Source records:
┄┄┄┄┄┄
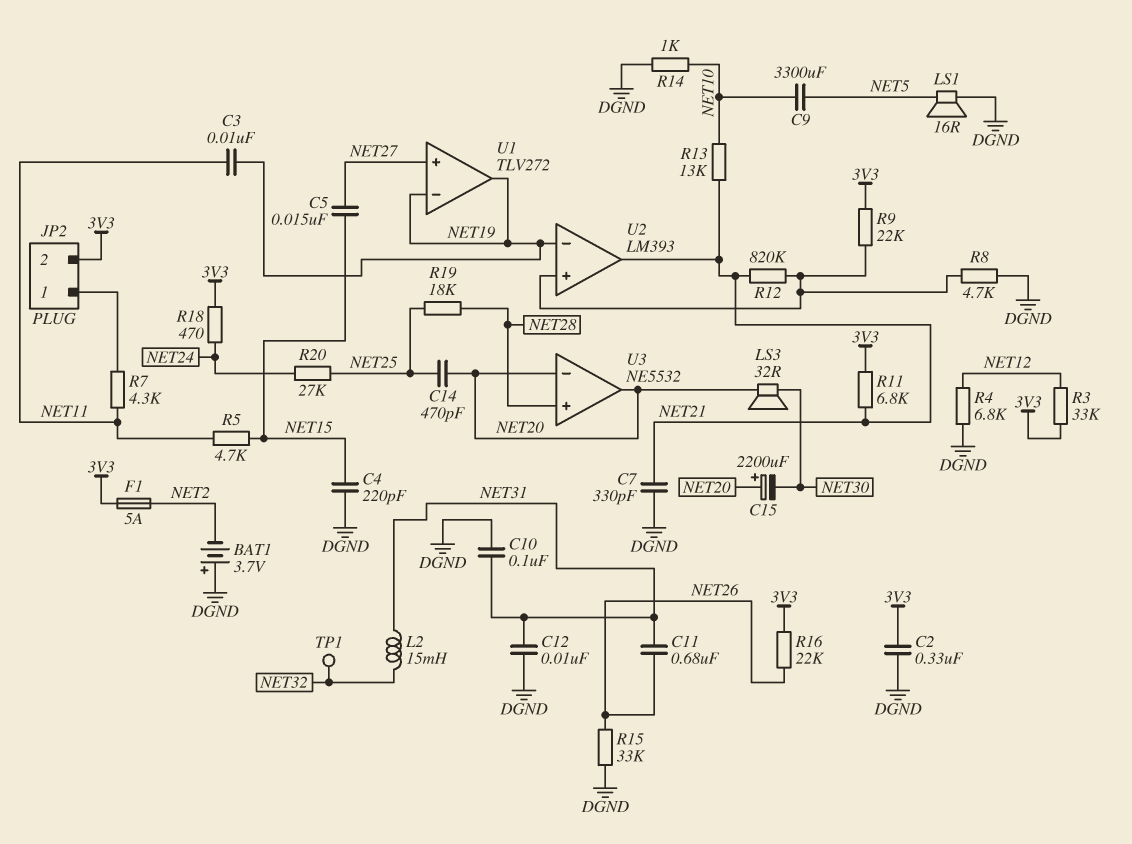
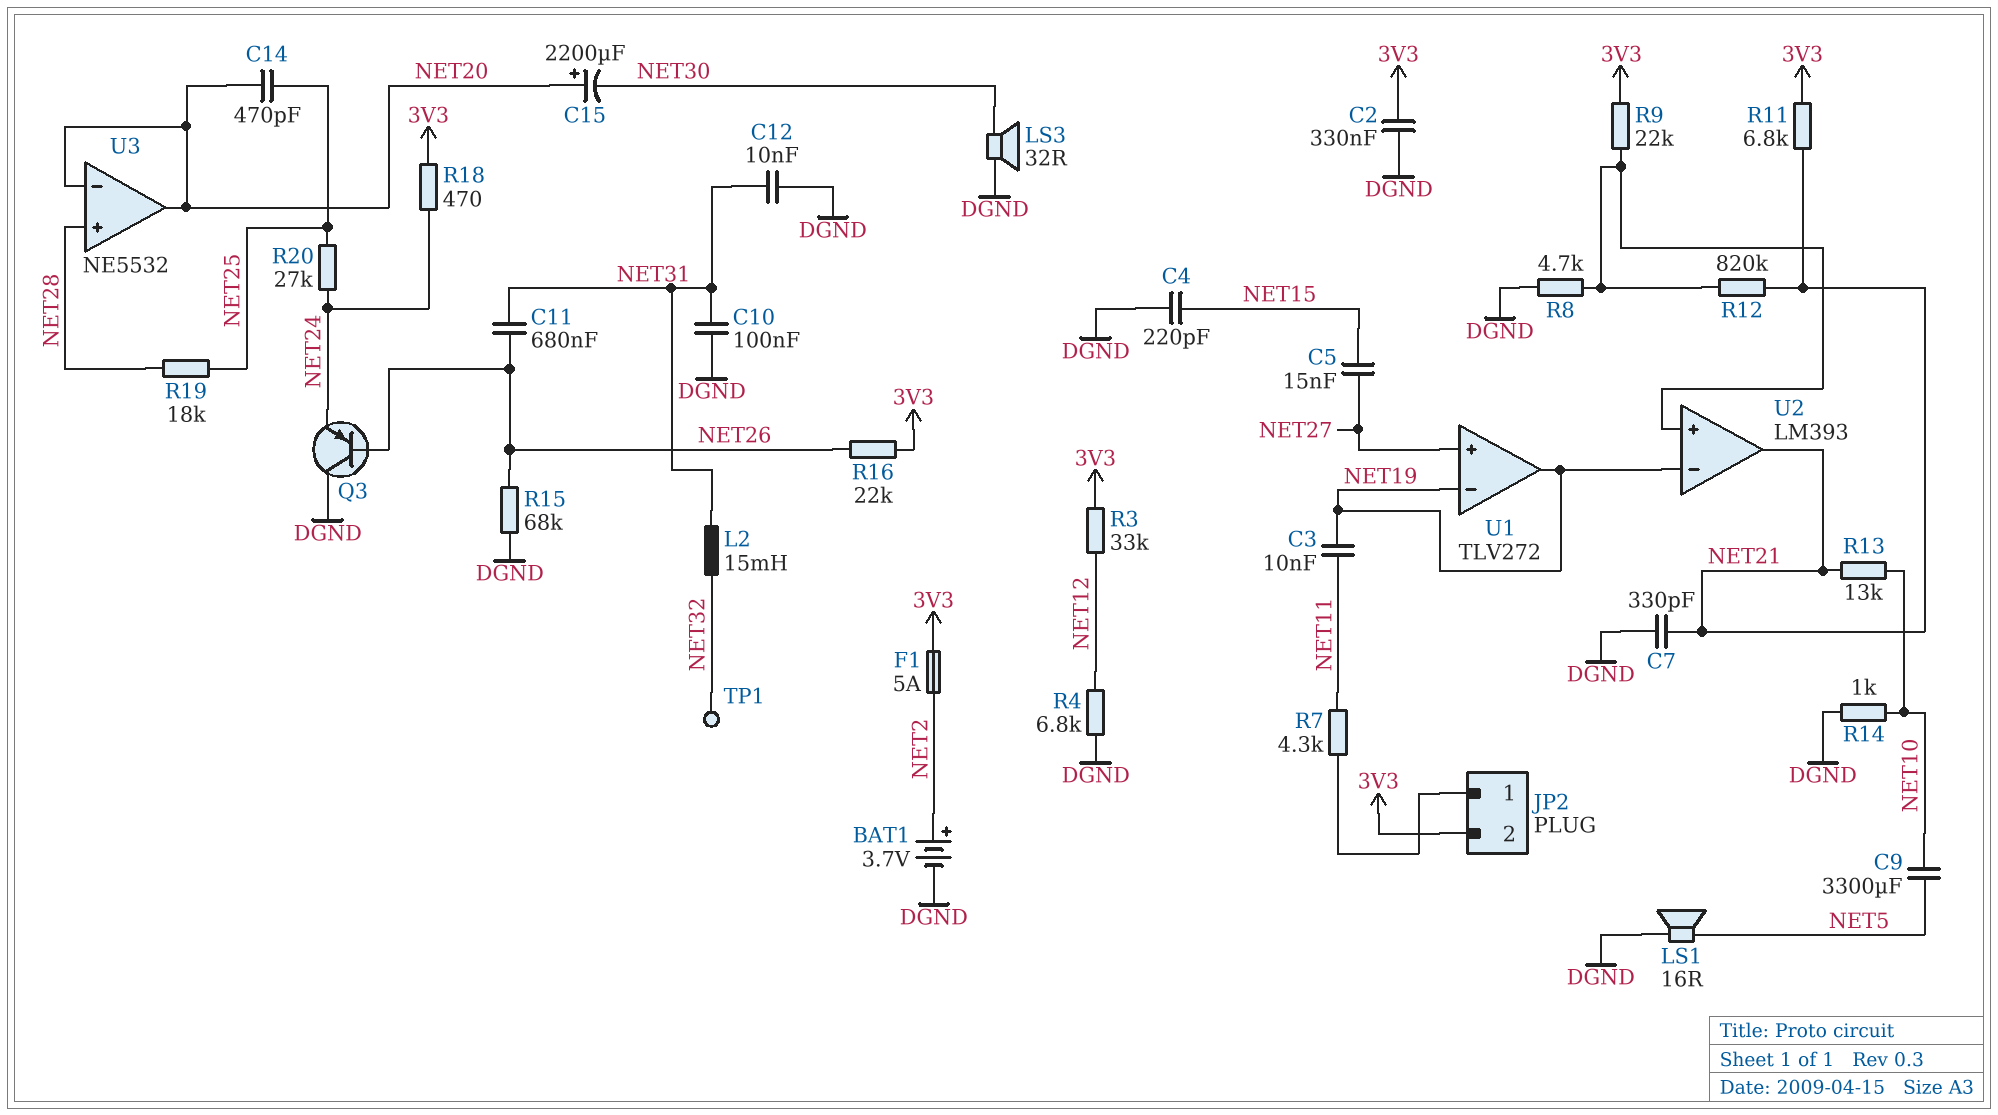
BAT1: 3.7V (plus DGND, minus NET2) -> 3.7V (plus NET2, minus DGND)
LS3: speaker 32R (NET20, NET30) -> speaker 32R (DGND, NET30)
Q3: none -> PNP (B NET26, C DGND, E NET24)
R5: 4.7k (NET11, NET15) -> none
R15: 33k (DGND, NET26) -> 68k (DGND, NET26)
┄┄┄┄┄┄
▶ **Assignment**
None of the pictures should be copied, but every record above must be returned exactly.

▶ **Answer below**
BAT1: 3.7V (plus DGND, minus NET2) -> 3.7V (plus NET2, minus DGND)
LS3: speaker 32R (NET20, NET30) -> speaker 32R (DGND, NET30)
Q3: none -> PNP (B NET26, C DGND, E NET24)
R5: 4.7k (NET11, NET15) -> none
R15: 33k (DGND, NET26) -> 68k (DGND, NET26)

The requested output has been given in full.